(Scene edit records)

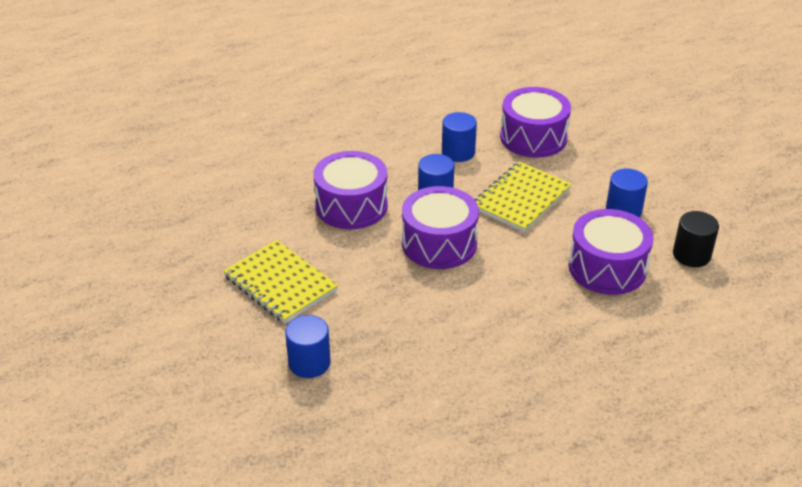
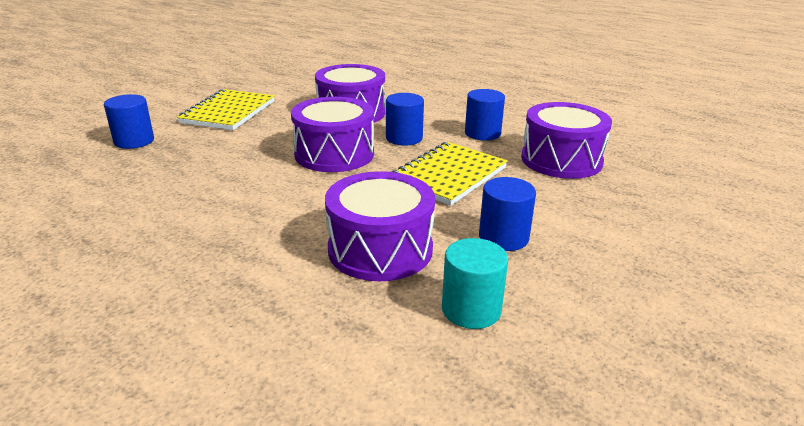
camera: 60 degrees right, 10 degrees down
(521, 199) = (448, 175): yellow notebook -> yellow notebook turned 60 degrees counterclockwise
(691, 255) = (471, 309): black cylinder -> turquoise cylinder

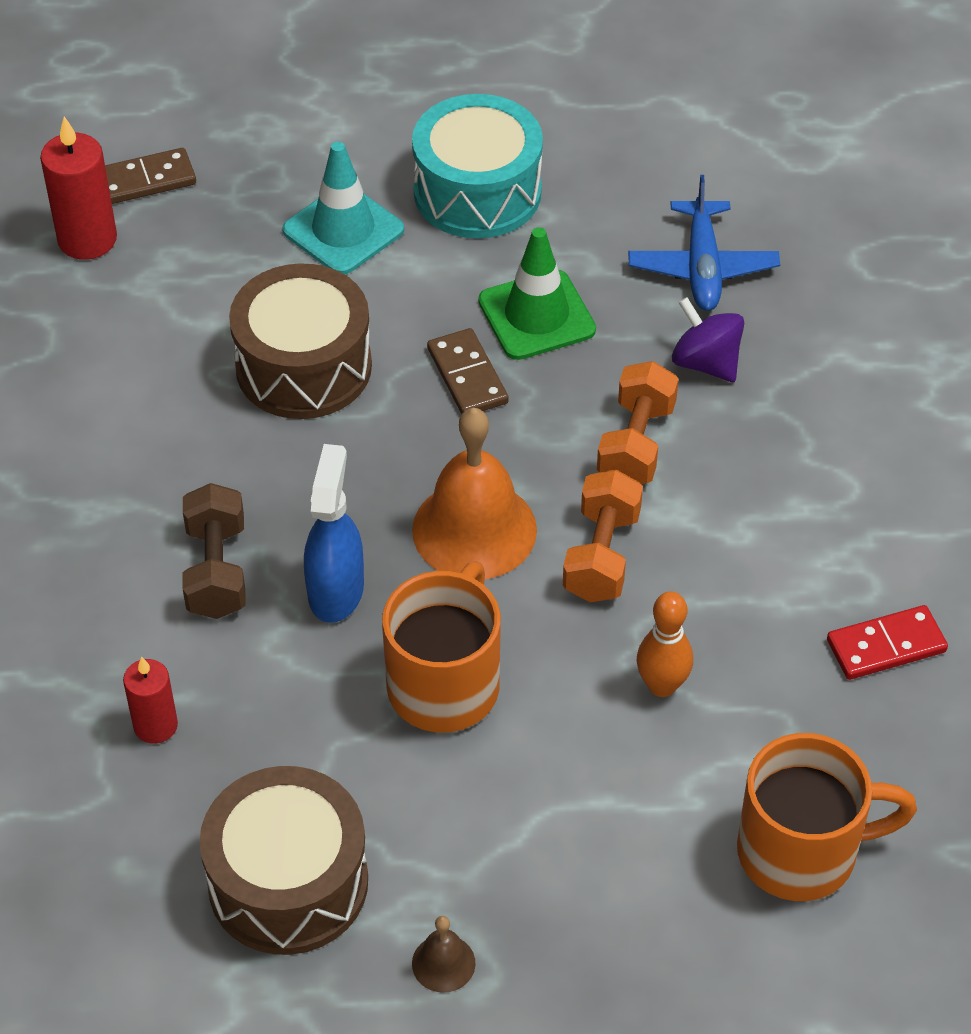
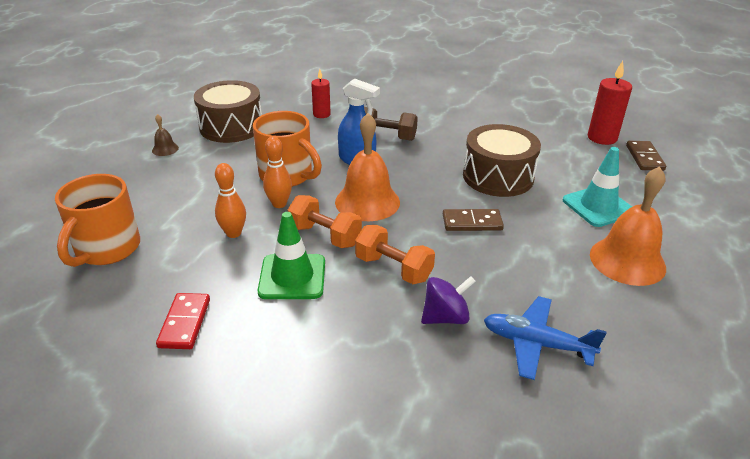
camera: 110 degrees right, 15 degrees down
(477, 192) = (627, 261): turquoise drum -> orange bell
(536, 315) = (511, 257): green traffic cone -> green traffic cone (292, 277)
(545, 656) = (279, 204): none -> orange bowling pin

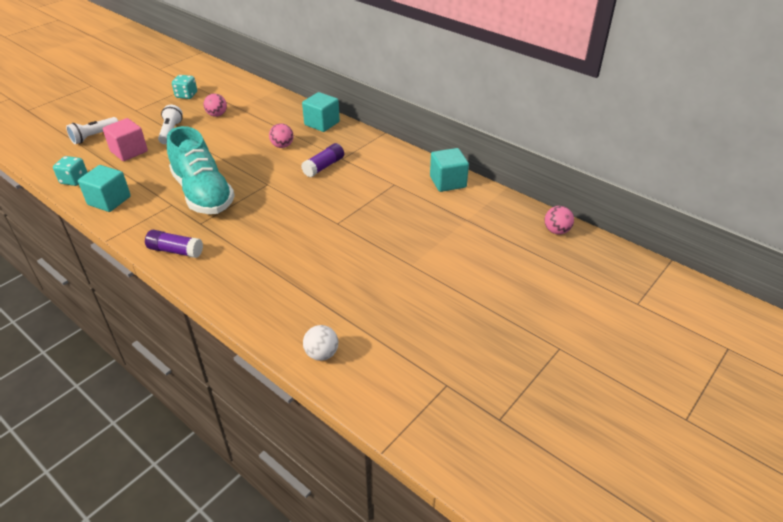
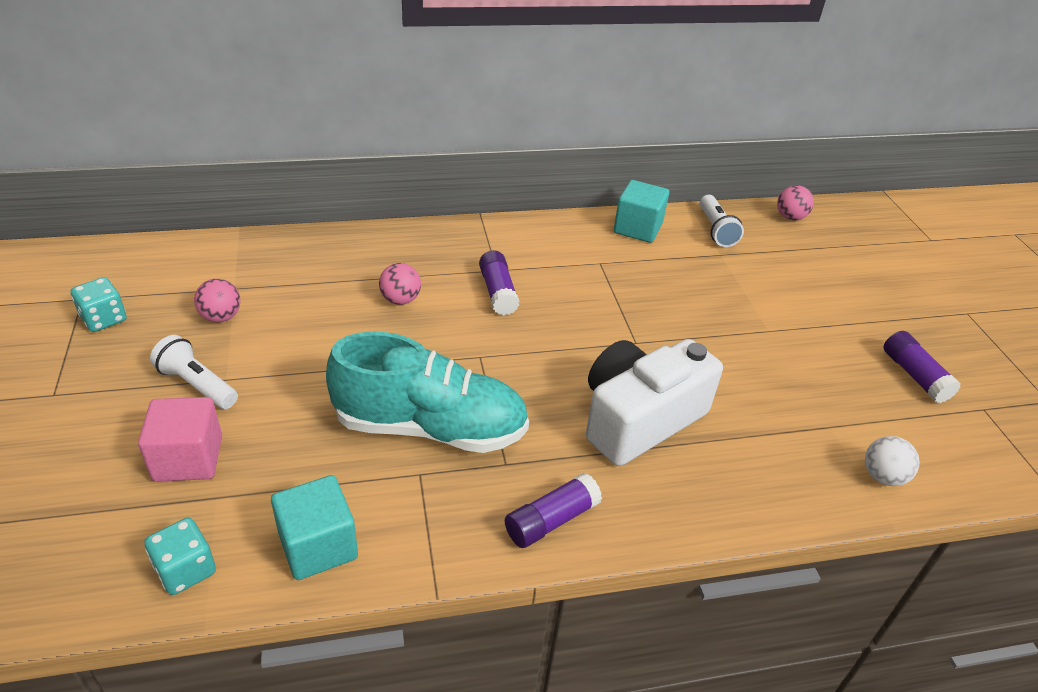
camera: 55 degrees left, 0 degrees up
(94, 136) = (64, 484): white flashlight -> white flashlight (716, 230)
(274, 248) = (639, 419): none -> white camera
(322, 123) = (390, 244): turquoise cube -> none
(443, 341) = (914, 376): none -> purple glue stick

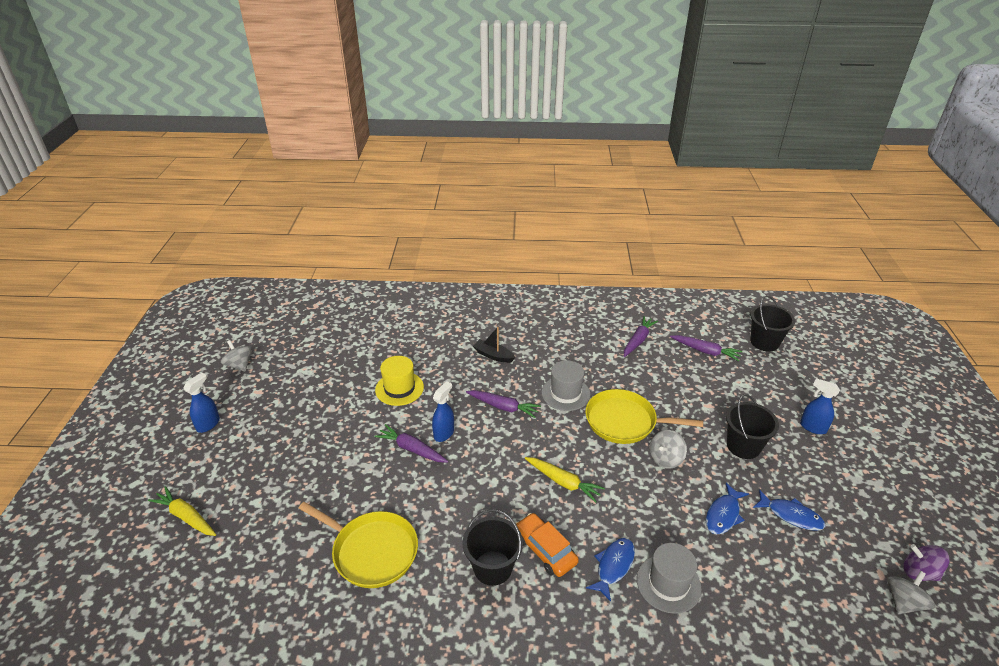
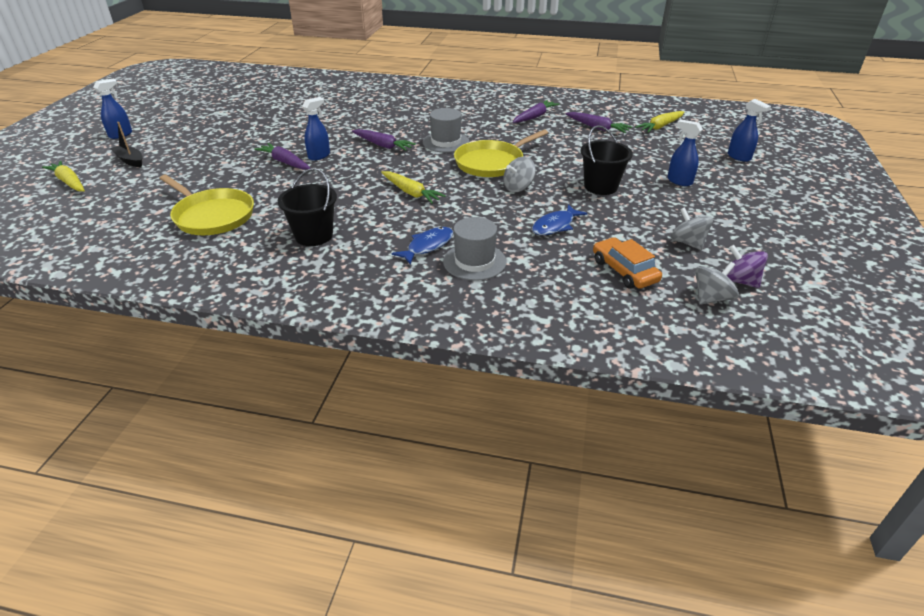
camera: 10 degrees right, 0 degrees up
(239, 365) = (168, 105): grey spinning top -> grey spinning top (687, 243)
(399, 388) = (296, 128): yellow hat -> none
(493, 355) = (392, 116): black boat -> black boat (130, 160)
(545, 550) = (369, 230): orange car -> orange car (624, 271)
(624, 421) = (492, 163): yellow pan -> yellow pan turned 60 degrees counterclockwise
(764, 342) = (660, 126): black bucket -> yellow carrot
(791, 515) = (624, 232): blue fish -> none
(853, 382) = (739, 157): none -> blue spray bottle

THE PROBLEM: Whenever "camera" occurs in a line of the entries, copy that line.

WRITTEN RESPONSE:
camera: 60 degrees right, 10 degrees down
camera: 110 degrees right, 15 degrees down
camera: 55 degrees left, 0 degrees up
(274, 248) = (639, 419): none -> white camera
camera: 10 degrees right, 0 degrees up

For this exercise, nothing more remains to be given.